→ **Goal**:
Rewrite the lines in all the entries below, replacing "counterclockwise" with "anticlockwise" wherever it appears and keeping everything else unchanged. Leave out the picture lines.

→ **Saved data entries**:

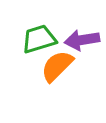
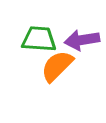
green trapezoid: rotated 21 degrees clockwise
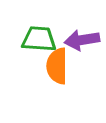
orange semicircle: rotated 45 degrees counterclockwise
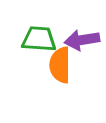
orange semicircle: moved 3 px right, 1 px up
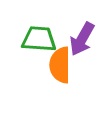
purple arrow: moved 1 px up; rotated 52 degrees counterclockwise
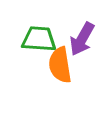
orange semicircle: rotated 9 degrees counterclockwise
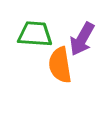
green trapezoid: moved 4 px left, 5 px up
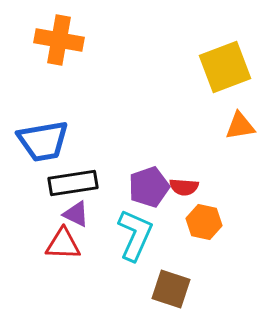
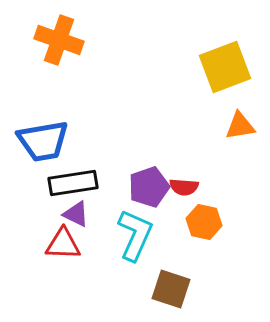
orange cross: rotated 9 degrees clockwise
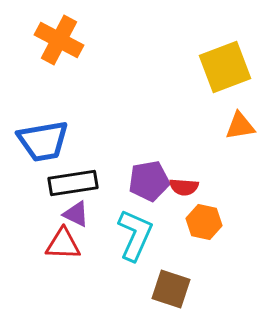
orange cross: rotated 9 degrees clockwise
purple pentagon: moved 6 px up; rotated 9 degrees clockwise
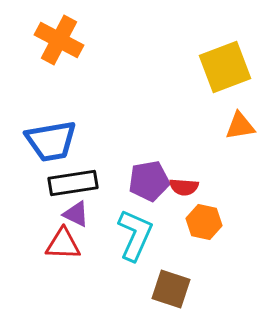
blue trapezoid: moved 8 px right
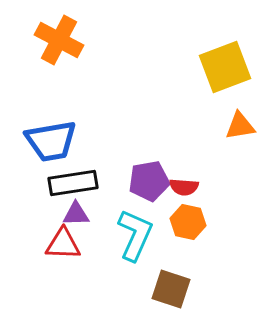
purple triangle: rotated 28 degrees counterclockwise
orange hexagon: moved 16 px left
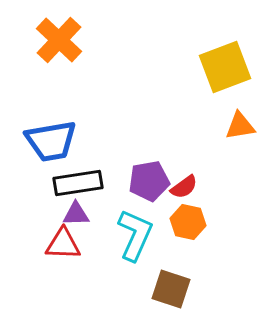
orange cross: rotated 15 degrees clockwise
black rectangle: moved 5 px right
red semicircle: rotated 40 degrees counterclockwise
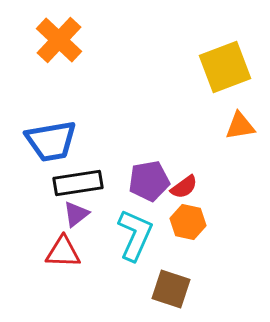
purple triangle: rotated 36 degrees counterclockwise
red triangle: moved 8 px down
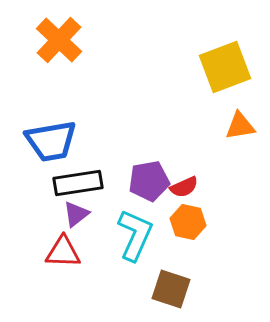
red semicircle: rotated 12 degrees clockwise
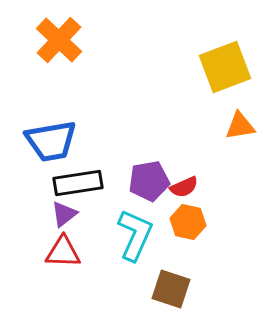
purple triangle: moved 12 px left
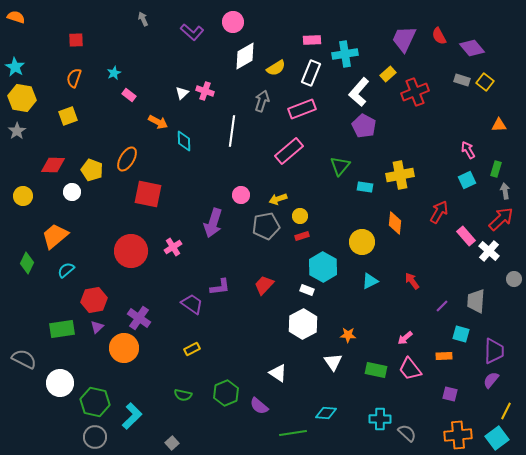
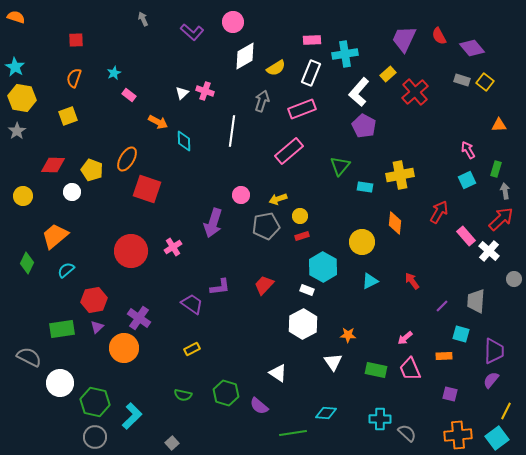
red cross at (415, 92): rotated 20 degrees counterclockwise
red square at (148, 194): moved 1 px left, 5 px up; rotated 8 degrees clockwise
gray semicircle at (24, 359): moved 5 px right, 2 px up
pink trapezoid at (410, 369): rotated 15 degrees clockwise
green hexagon at (226, 393): rotated 20 degrees counterclockwise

→ **Result below**:
green trapezoid: rotated 21 degrees clockwise
orange semicircle: rotated 45 degrees anticlockwise
orange semicircle: moved 3 px right, 1 px up
purple arrow: moved 1 px up; rotated 52 degrees anticlockwise
orange semicircle: rotated 9 degrees anticlockwise
green trapezoid: moved 4 px left, 5 px up
orange cross: rotated 9 degrees clockwise
orange cross: rotated 9 degrees clockwise
purple pentagon: moved 6 px up; rotated 9 degrees clockwise
blue trapezoid: moved 8 px right
purple triangle: rotated 28 degrees anticlockwise
orange hexagon: moved 16 px left
orange cross: rotated 15 degrees clockwise
black rectangle: moved 5 px right
red semicircle: rotated 40 degrees anticlockwise
purple triangle: rotated 36 degrees anticlockwise
red triangle: moved 8 px down
red semicircle: rotated 12 degrees clockwise
purple triangle: moved 12 px left
red cross at (415, 92): rotated 20 degrees anticlockwise
red square at (148, 194): moved 1 px left, 5 px up; rotated 8 degrees clockwise
gray semicircle at (24, 359): moved 5 px right, 2 px up
pink trapezoid at (410, 369): rotated 15 degrees clockwise
green hexagon at (226, 393): rotated 20 degrees anticlockwise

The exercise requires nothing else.